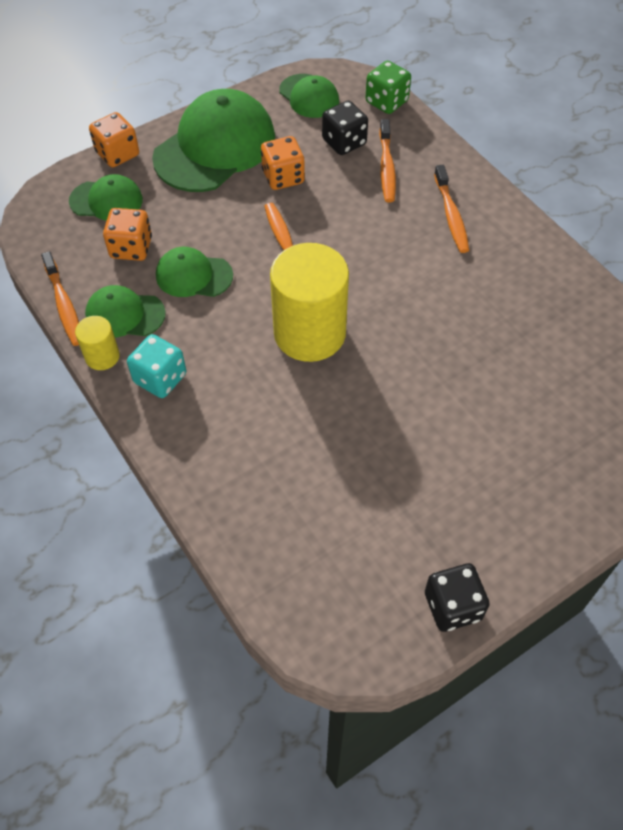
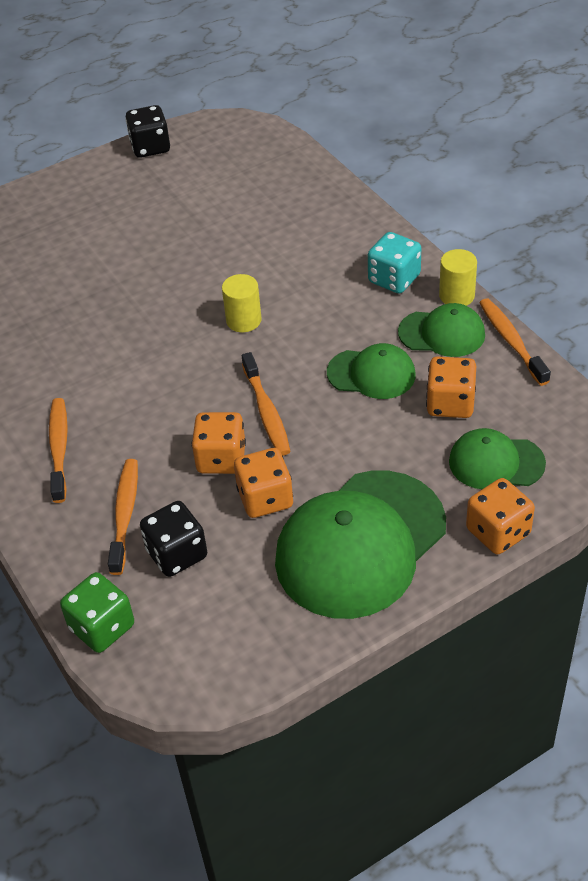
camera: 175 degrees left, 10 degrees down
(309, 96) = (220, 637): green cap -> none
(309, 333) = (243, 320): yellow cylinder -> yellow cylinder, size x0.47
(319, 206) = (221, 459): none -> orange dice

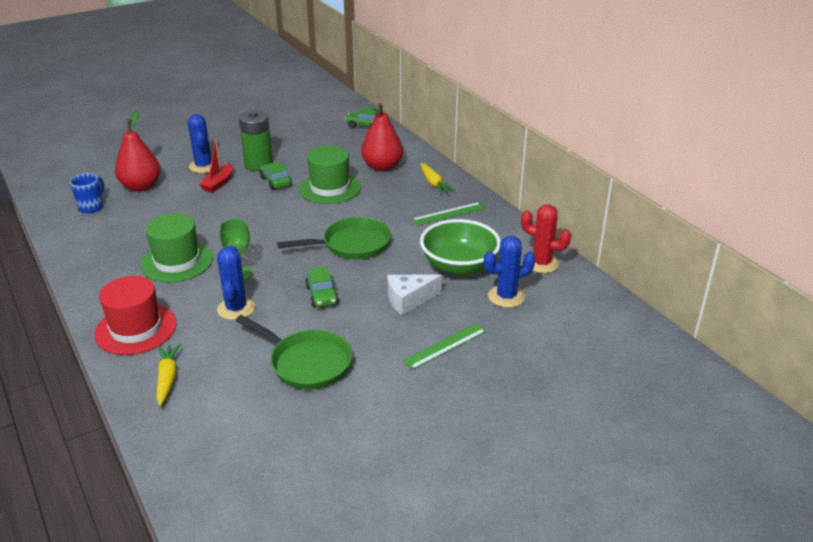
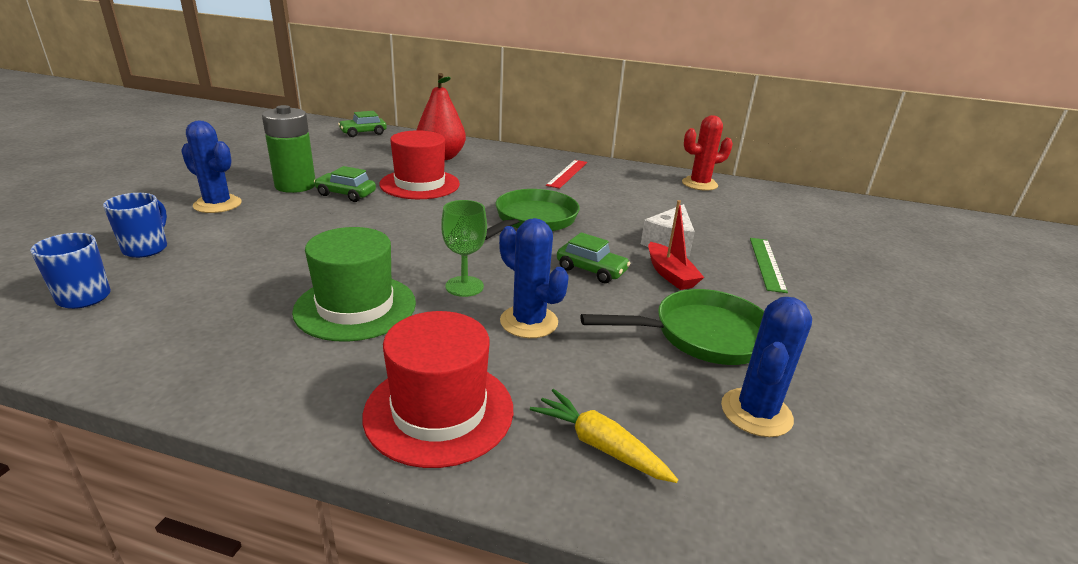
camera: 45 degrees left, 5 degrees down
(141, 187) = (146, 248): red pear -> blue mug
(218, 183) = (271, 214): red boat -> red boat (670, 274)
(330, 188) = (420, 184): green hat -> red hat
(434, 183) = (512, 157): yellow carrot -> none
(448, 214) = (567, 173): green ruler -> red ruler
(459, 266) = (652, 205): green bowl -> none
(506, 297) = (726, 212): blue cactus -> blue cactus (756, 412)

==================================================

■ Assignment ■
Transcribe exactly the span of lines that opens with the line holding "(309, 96) = (220, 637): green cap -> none" and closes with the last line of the entries above. Omit pictures.

■ Exercise result ■
(309, 96) = (220, 637): green cap -> none
(309, 333) = (243, 320): yellow cylinder -> yellow cylinder, size x0.47
(319, 206) = (221, 459): none -> orange dice

camera: 45 degrees left, 5 degrees down
(141, 187) = (146, 248): red pear -> blue mug
(218, 183) = (271, 214): red boat -> red boat (670, 274)
(330, 188) = (420, 184): green hat -> red hat
(434, 183) = (512, 157): yellow carrot -> none
(448, 214) = (567, 173): green ruler -> red ruler
(459, 266) = (652, 205): green bowl -> none
(506, 297) = (726, 212): blue cactus -> blue cactus (756, 412)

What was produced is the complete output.